Which lines run from the one containing "CN3 pin 2: GND -> VA" to the end of the entries below? Retype exactly those, both ends included.

START DATASET

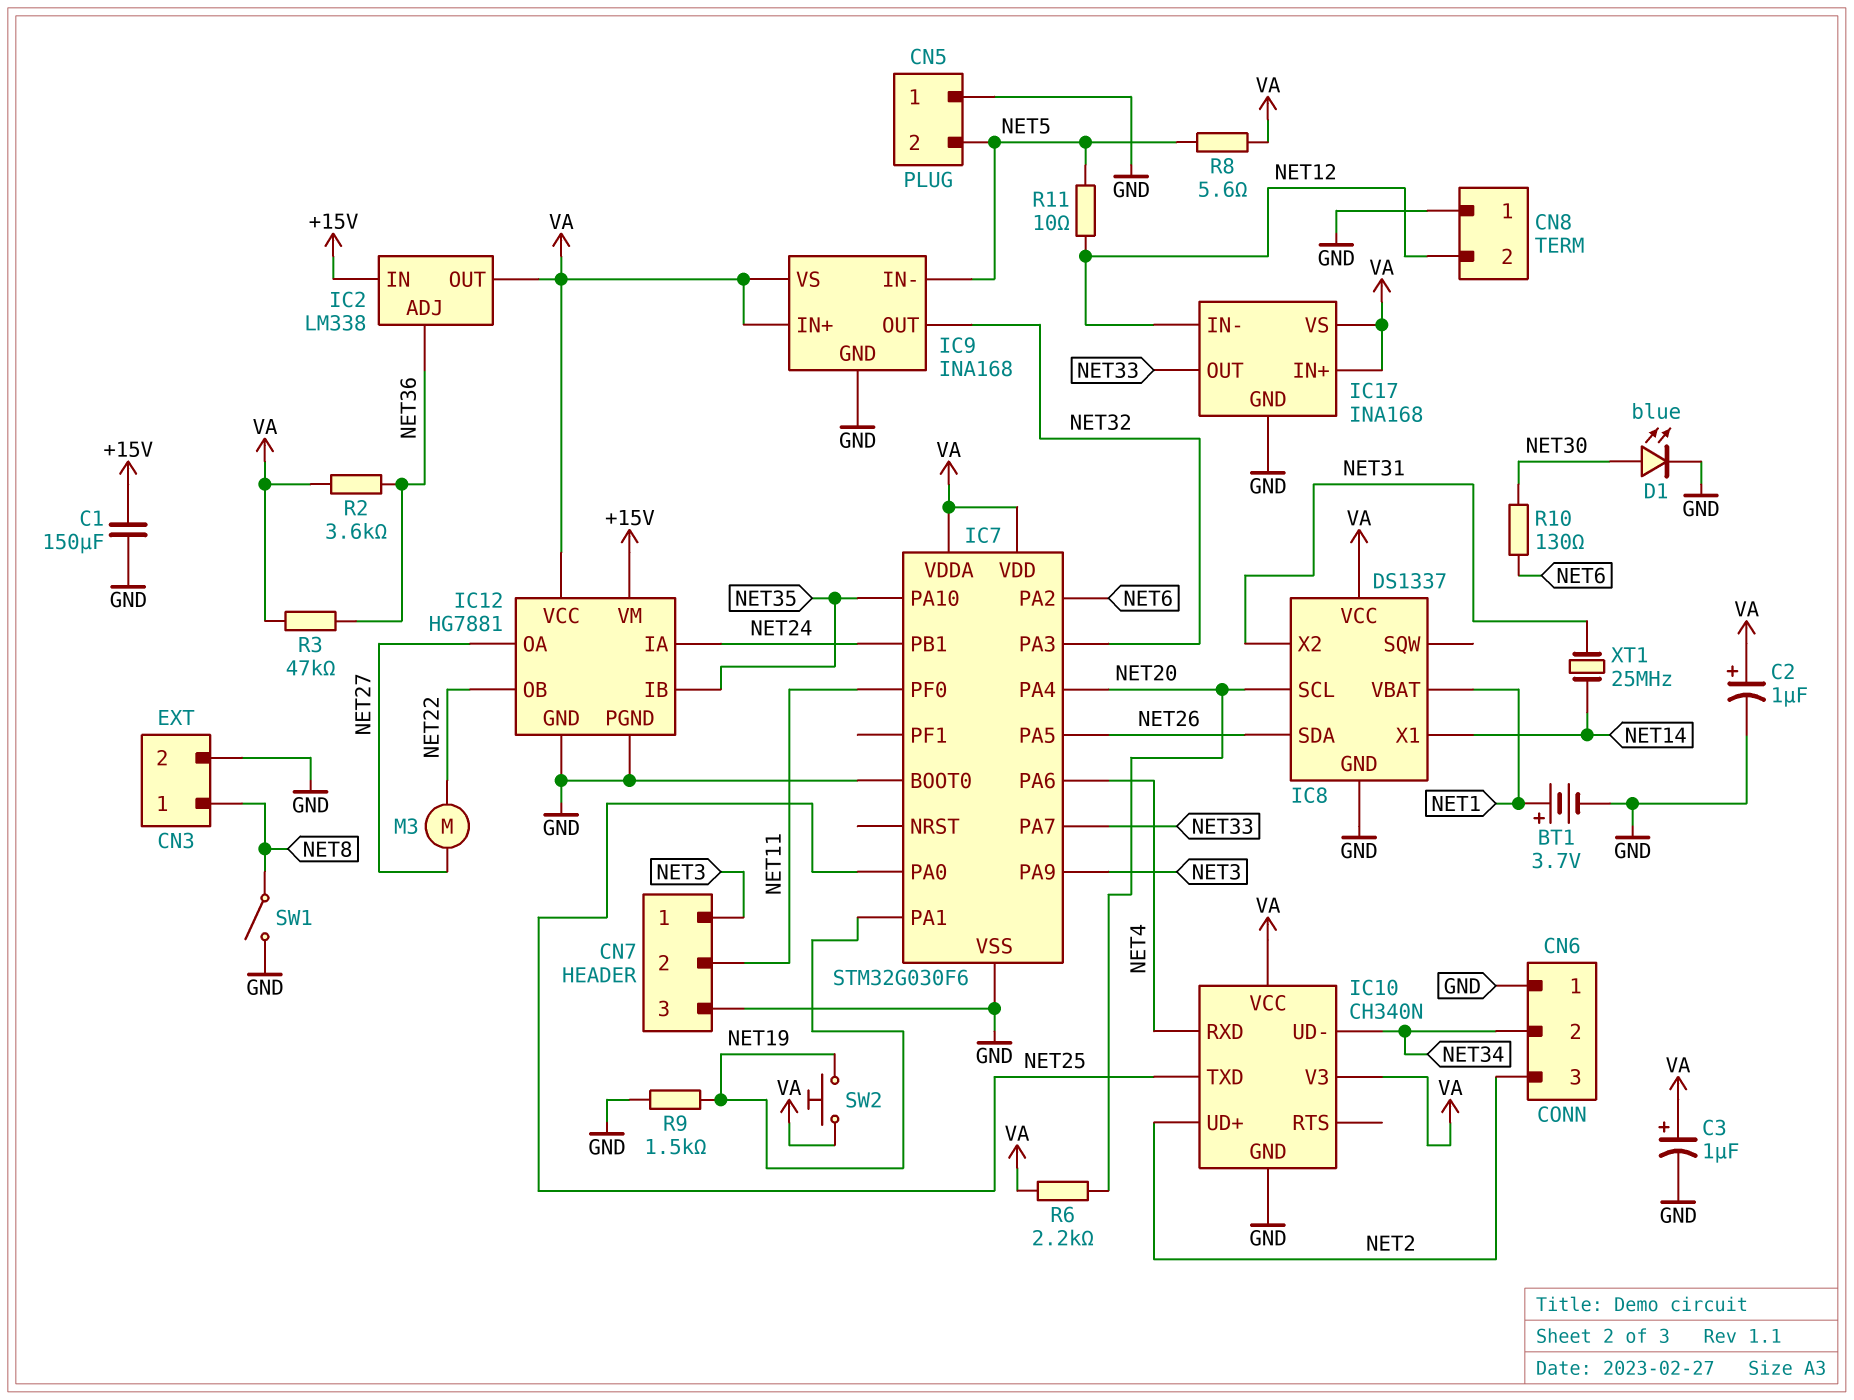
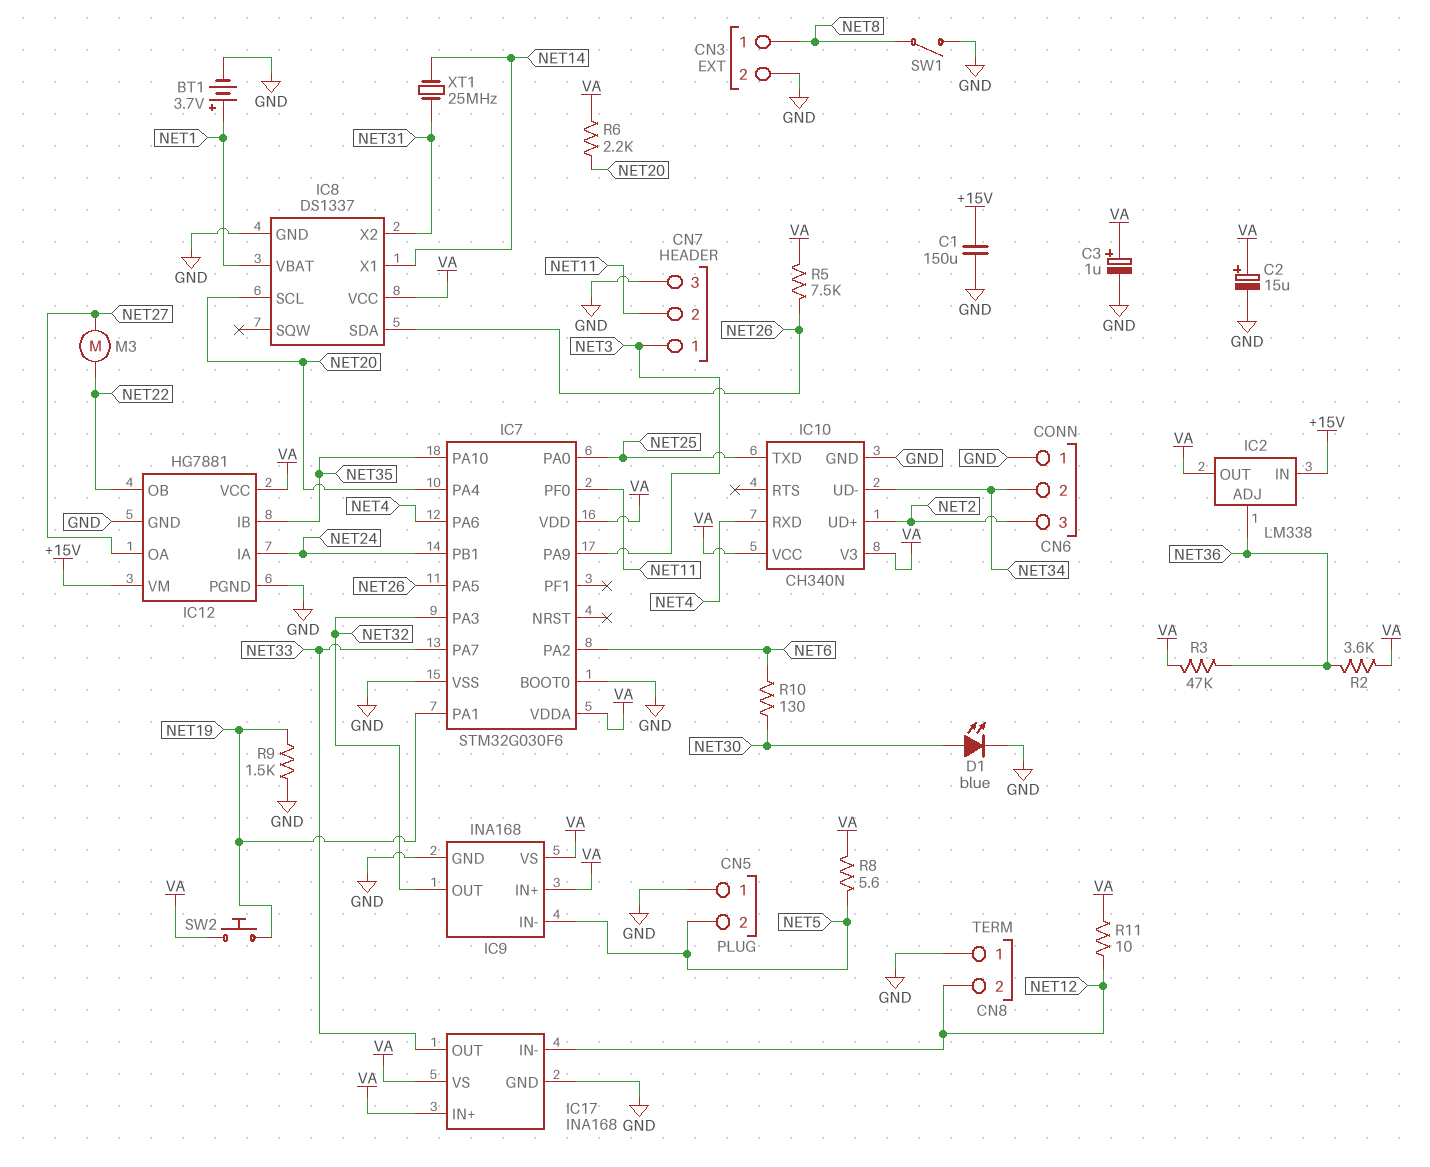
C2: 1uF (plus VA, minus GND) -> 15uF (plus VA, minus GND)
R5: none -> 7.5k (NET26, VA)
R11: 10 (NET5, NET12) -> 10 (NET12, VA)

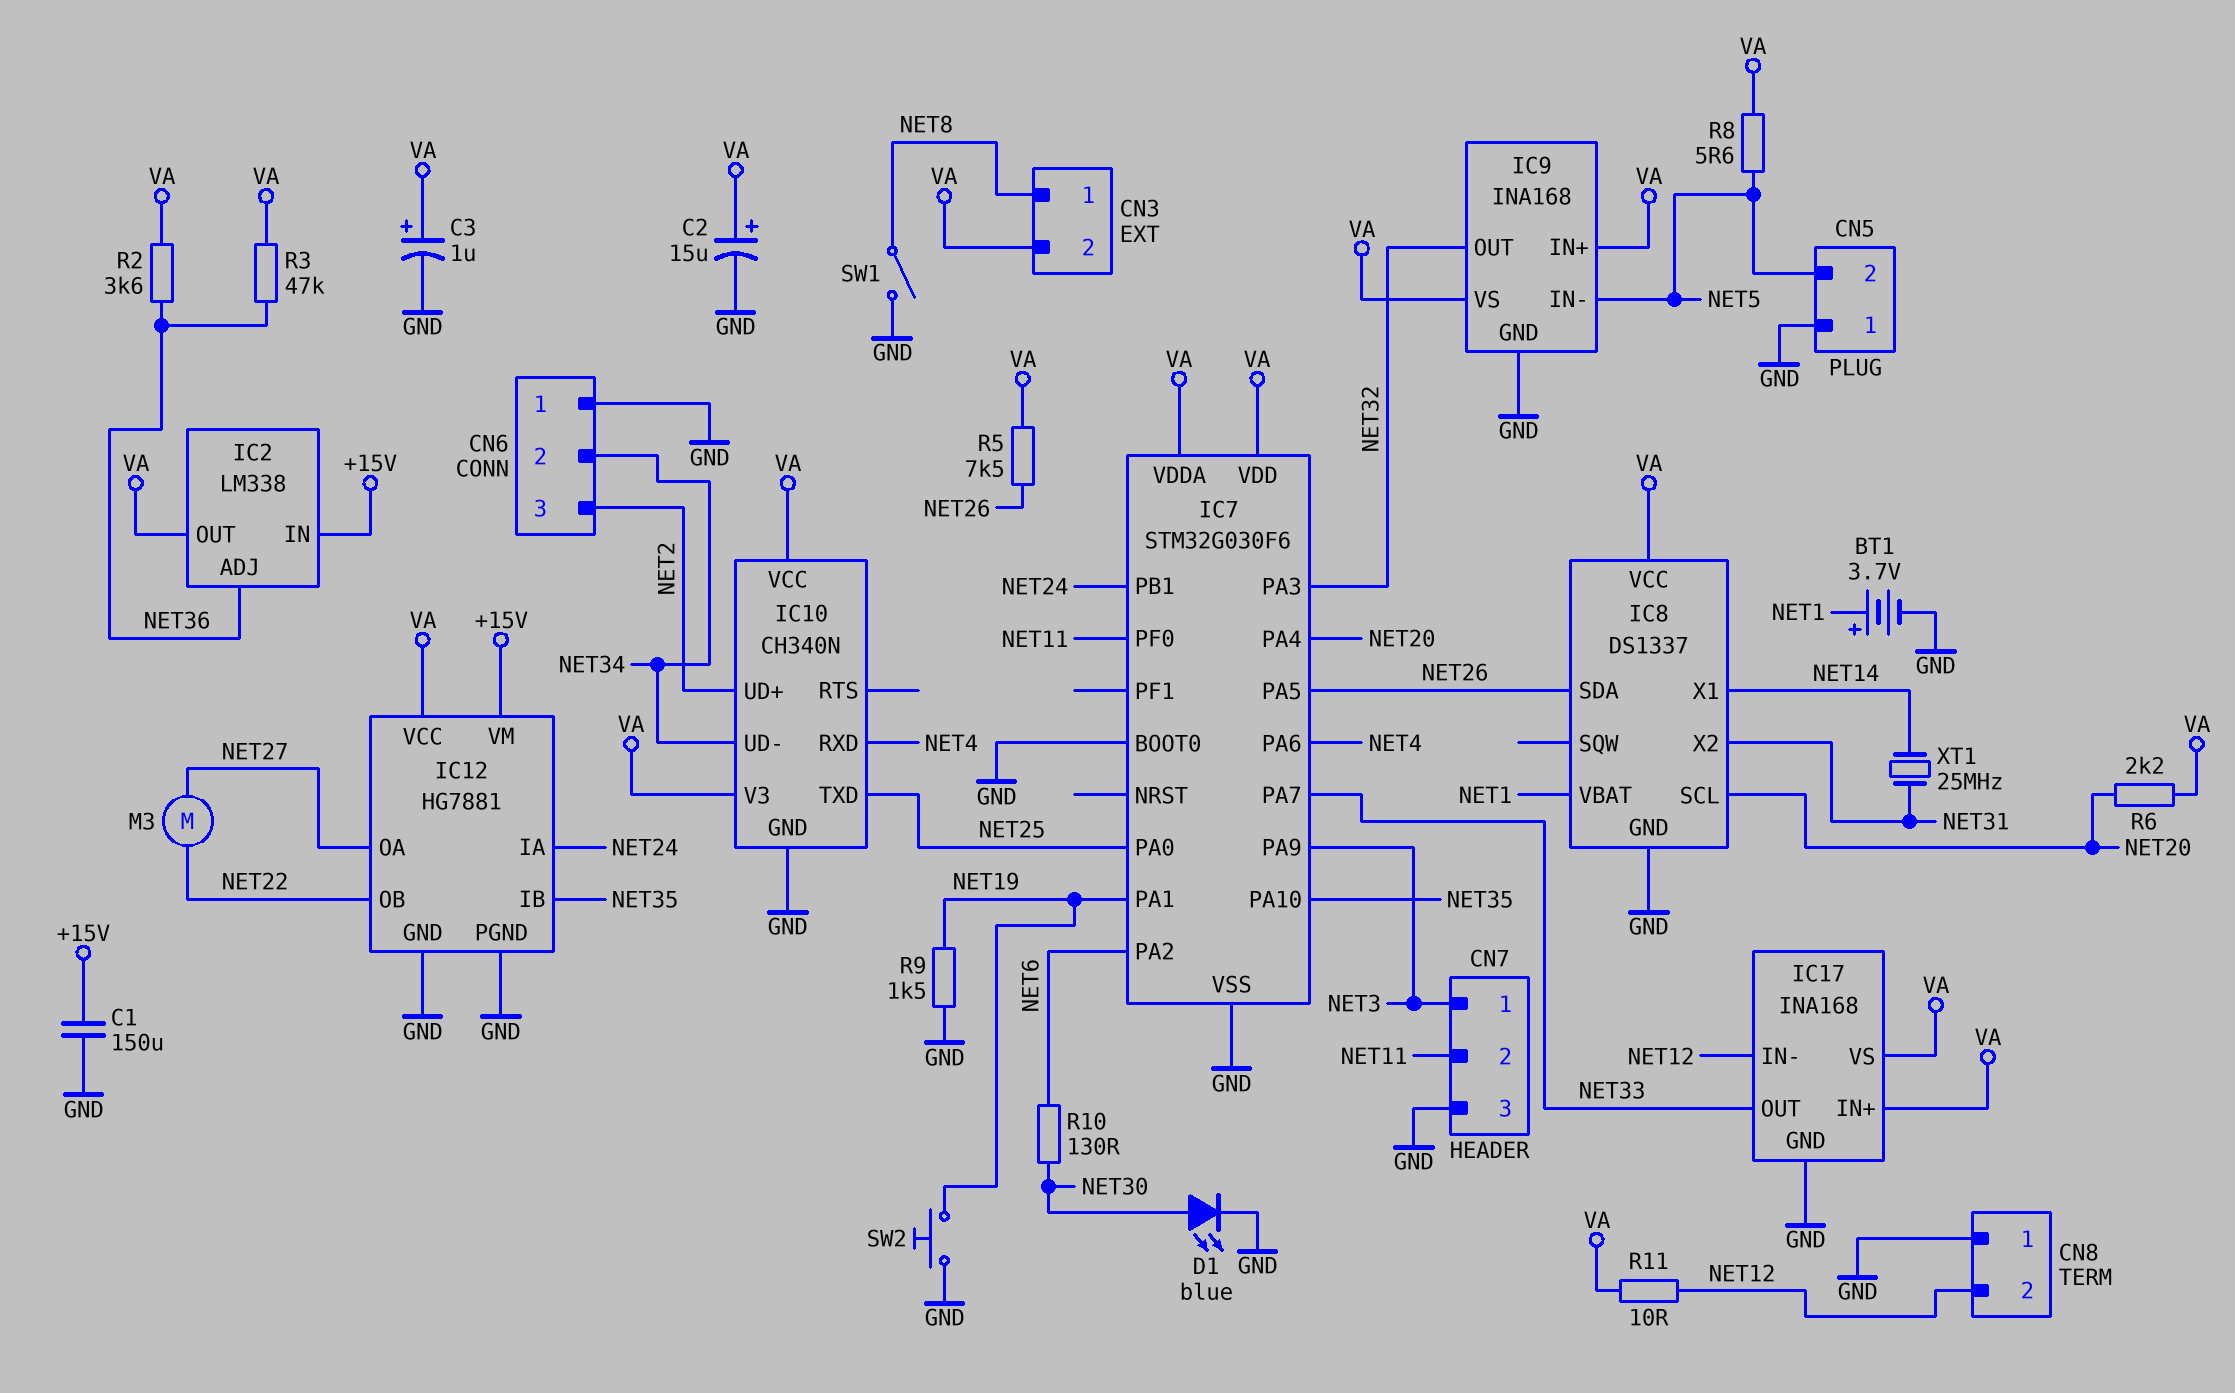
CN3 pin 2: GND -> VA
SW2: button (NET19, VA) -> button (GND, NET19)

END DATASET

* [RESPONSE TO THIS TASK]
CN3 pin 2: GND -> VA
SW2: button (NET19, VA) -> button (GND, NET19)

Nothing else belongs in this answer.